- _Directions_
Would you return each entry exactly as written, omitting any pictures?

- _Data in this exercise_
=====

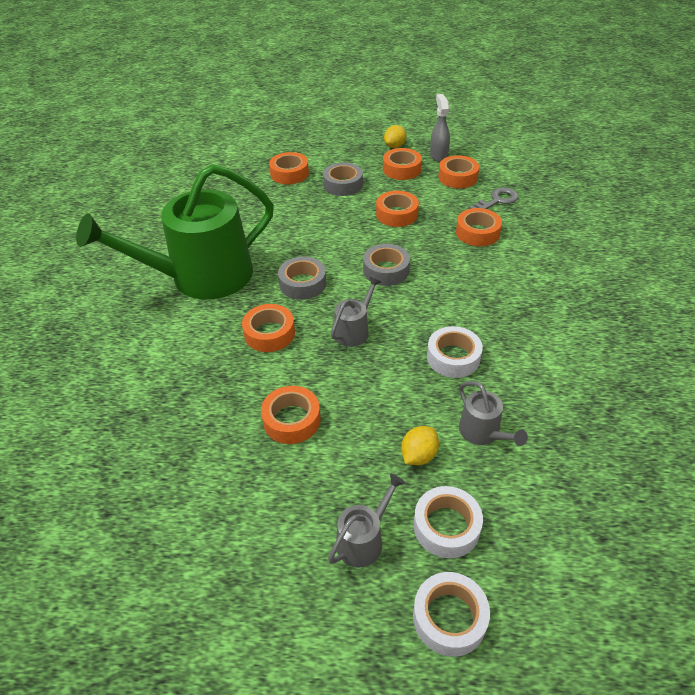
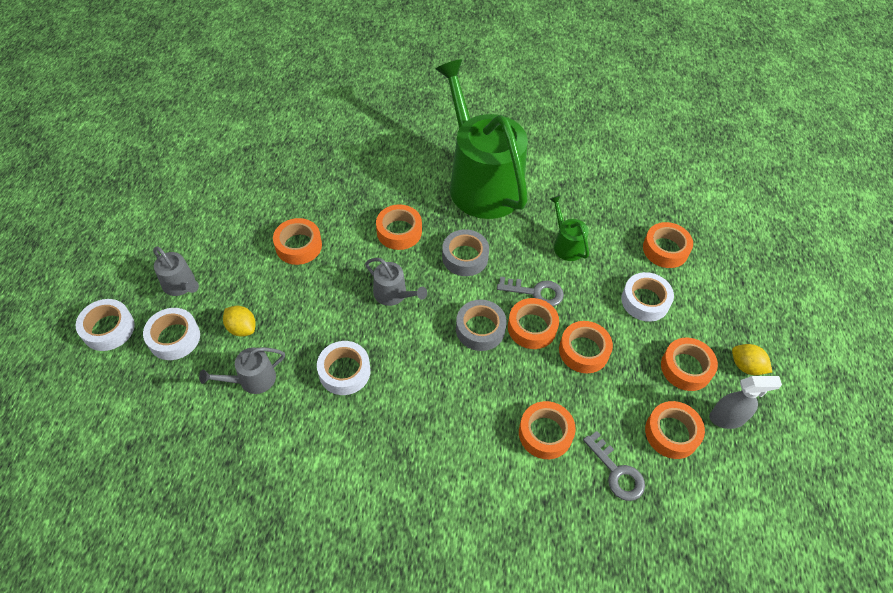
camera: 90 degrees right, 10 degrees up
grey tape [323,163,363,196] -> white tape [621,272,674,322]
none -> grey key [497,277,564,306]
none -> orange tape [508,298,559,349]
none -> green watering can [550,195,589,261]

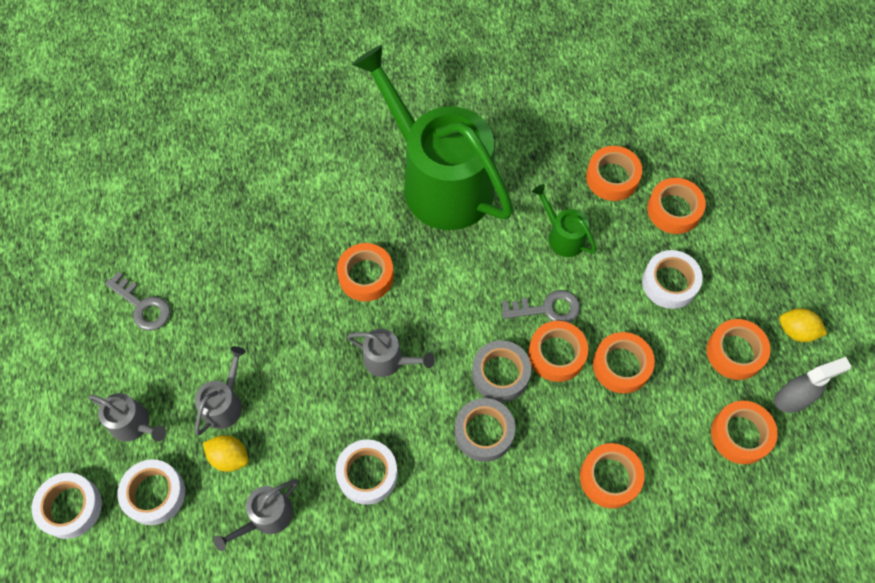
camera: 15 degrees left, 10 degrees up
orange tape [273,218,322,265] -> orange tape moved to [586,146,642,201]
grey tape [442,229,489,276] -> grey tape moved to [455,398,515,462]
grey key [583,431,645,501] -> grey key moved to [105,272,170,331]
none -> grey watering can [195,346,246,435]

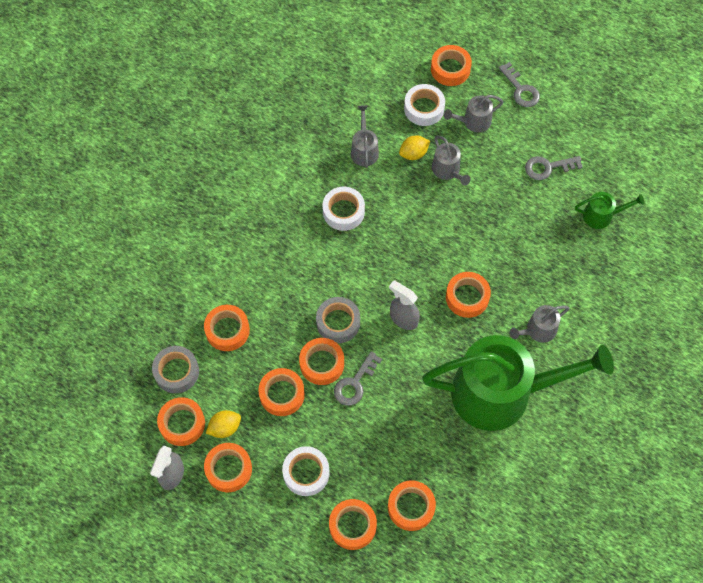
camera: 130 degrees right, 0 degrees up
white tape [32,473,102,539] -> orange tape [431,45,472,86]
grey watering can [347,329,434,377] -> grey watering can moved to [509,305,569,343]
grey tape [455,398,515,462] -> grey tape moved to [152,346,199,393]
green watering can [532,184,597,257] -> green watering can moved to [575,192,644,229]
yellow lemon [779,308,827,342] -> yellow lemon moved to [206,410,241,438]
none -> grey spray bottle [389,280,420,330]
none -> grey key [499,62,540,107]

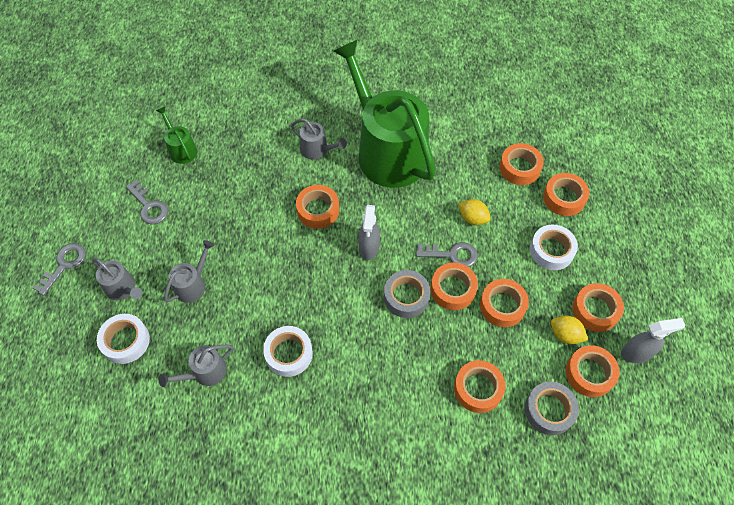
camera: 120 degrees left, 5 degrees down
yellow lemon [399,135,430,160] -> yellow lemon moved to [458,199,491,225]
orange tape [431,45,472,86] -> none

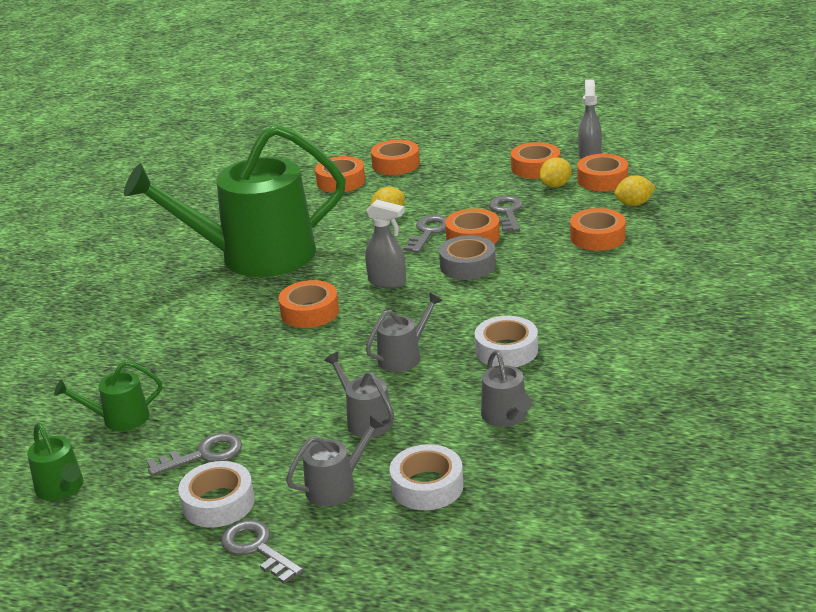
camera: 70 degrees left, 30 degrees down
grey watering can [291,119,347,159] -> grey watering can moved to [366,293,442,372]
orange tape [480,279,529,327] -> grey key [489,196,523,232]
grey tape [525,381,579,435] -> yellow lemon [614,175,656,206]
white tape [530,225,578,270] -> white tape moved to [178,461,255,528]
none -> green watering can [27,423,83,501]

=====

- _Completed task_
camera: 90 degrees right, 10 degrees up
grey tape [323,163,363,196] -> white tape [621,272,674,322]
none -> grey key [497,277,564,306]
none -> orange tape [508,298,559,349]
none -> green watering can [550,195,589,261]

camera: 15 degrees left, 10 degrees up
orange tape [273,218,322,265] -> orange tape moved to [586,146,642,201]
grey tape [442,229,489,276] -> grey tape moved to [455,398,515,462]
grey key [583,431,645,501] -> grey key moved to [105,272,170,331]
none -> grey watering can [195,346,246,435]

camera: 130 degrees right, 0 degrees up
white tape [32,473,102,539] -> orange tape [431,45,472,86]
grey watering can [347,329,434,377] -> grey watering can moved to [509,305,569,343]
grey tape [455,398,515,462] -> grey tape moved to [152,346,199,393]
green watering can [532,184,597,257] -> green watering can moved to [575,192,644,229]
yellow lemon [779,308,827,342] -> yellow lemon moved to [206,410,241,438]
none -> grey spray bottle [389,280,420,330]
none -> grey key [499,62,540,107]

camera: 120 degrees left, 5 degrees down
yellow lemon [399,135,430,160] -> yellow lemon moved to [458,199,491,225]
orange tape [431,45,472,86] -> none

camera: 70 degrees left, 30 degrees down
grey watering can [291,119,347,159] -> grey watering can moved to [366,293,442,372]
orange tape [480,279,529,327] -> grey key [489,196,523,232]
grey tape [525,381,579,435] -> yellow lemon [614,175,656,206]
white tape [530,225,578,270] -> white tape moved to [178,461,255,528]
none -> green watering can [27,423,83,501]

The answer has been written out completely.